Object state change records
☆ ☆ ☆ ☆ ☆ ☆ ☆

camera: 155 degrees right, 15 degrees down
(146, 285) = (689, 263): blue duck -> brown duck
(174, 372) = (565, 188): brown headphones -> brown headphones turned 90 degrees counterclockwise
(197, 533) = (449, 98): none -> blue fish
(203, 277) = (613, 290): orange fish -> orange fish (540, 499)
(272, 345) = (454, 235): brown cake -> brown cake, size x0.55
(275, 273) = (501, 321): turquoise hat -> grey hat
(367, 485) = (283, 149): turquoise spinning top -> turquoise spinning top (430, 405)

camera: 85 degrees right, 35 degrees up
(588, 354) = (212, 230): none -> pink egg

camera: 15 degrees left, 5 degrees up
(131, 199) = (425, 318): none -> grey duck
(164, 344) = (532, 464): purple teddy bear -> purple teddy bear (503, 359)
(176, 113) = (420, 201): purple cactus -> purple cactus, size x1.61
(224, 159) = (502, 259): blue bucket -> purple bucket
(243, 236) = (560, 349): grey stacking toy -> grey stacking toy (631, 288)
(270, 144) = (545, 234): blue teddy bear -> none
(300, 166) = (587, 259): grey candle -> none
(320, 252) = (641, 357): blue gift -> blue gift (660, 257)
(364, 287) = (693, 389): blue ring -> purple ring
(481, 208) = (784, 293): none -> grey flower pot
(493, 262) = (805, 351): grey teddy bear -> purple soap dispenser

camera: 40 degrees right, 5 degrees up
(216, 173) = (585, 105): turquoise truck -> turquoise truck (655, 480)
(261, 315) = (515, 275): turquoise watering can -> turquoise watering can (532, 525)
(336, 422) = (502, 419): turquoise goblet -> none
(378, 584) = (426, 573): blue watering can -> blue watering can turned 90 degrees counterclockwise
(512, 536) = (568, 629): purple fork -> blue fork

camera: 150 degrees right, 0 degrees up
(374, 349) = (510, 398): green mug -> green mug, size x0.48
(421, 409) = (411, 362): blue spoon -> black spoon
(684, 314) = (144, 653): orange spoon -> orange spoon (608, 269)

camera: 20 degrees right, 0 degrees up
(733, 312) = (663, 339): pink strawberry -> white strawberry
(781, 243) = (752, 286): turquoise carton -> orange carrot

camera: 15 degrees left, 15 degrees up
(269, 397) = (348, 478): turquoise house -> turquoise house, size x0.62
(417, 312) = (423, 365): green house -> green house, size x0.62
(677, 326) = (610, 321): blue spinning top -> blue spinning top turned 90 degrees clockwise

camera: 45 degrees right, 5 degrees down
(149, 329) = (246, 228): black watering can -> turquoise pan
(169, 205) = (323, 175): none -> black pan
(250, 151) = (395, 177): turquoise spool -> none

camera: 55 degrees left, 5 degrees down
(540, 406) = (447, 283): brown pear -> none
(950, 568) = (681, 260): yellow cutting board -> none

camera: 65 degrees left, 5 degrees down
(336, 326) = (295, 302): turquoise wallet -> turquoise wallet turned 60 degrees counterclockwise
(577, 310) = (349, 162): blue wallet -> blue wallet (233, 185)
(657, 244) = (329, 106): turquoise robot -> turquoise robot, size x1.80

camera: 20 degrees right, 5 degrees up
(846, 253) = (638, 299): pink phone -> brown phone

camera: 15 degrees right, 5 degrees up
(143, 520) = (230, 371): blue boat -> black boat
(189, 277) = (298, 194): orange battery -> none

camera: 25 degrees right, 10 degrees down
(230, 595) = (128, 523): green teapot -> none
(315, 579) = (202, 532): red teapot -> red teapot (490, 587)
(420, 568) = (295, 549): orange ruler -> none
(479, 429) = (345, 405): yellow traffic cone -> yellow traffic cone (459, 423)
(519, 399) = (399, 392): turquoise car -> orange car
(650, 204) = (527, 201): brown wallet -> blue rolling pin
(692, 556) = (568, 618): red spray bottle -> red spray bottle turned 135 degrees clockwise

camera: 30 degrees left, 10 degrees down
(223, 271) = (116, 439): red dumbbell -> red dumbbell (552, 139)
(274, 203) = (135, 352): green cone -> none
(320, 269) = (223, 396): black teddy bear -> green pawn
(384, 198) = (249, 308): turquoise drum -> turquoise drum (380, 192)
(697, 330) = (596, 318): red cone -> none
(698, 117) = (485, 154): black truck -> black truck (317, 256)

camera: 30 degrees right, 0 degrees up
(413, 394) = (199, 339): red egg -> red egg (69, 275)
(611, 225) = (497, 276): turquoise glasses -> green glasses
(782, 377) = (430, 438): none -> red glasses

☆ ☆ ☆ ☆ ☆ ☆ ☆

■ WHAT THE TASK ASKS
Each line from the beginning of the entries to the line with "(367, 485) = (283, 149): turquoise" must be repeated exactly, with both end lines kept and no other lines given.

■ RESULT FOR THIS EXERCISE
camera: 155 degrees right, 15 degrees down
(146, 285) = (689, 263): blue duck -> brown duck
(174, 372) = (565, 188): brown headphones -> brown headphones turned 90 degrees counterclockwise
(197, 533) = (449, 98): none -> blue fish
(203, 277) = (613, 290): orange fish -> orange fish (540, 499)
(272, 345) = (454, 235): brown cake -> brown cake, size x0.55
(275, 273) = (501, 321): turquoise hat -> grey hat
(367, 485) = (283, 149): turquoise spinning top -> turquoise spinning top (430, 405)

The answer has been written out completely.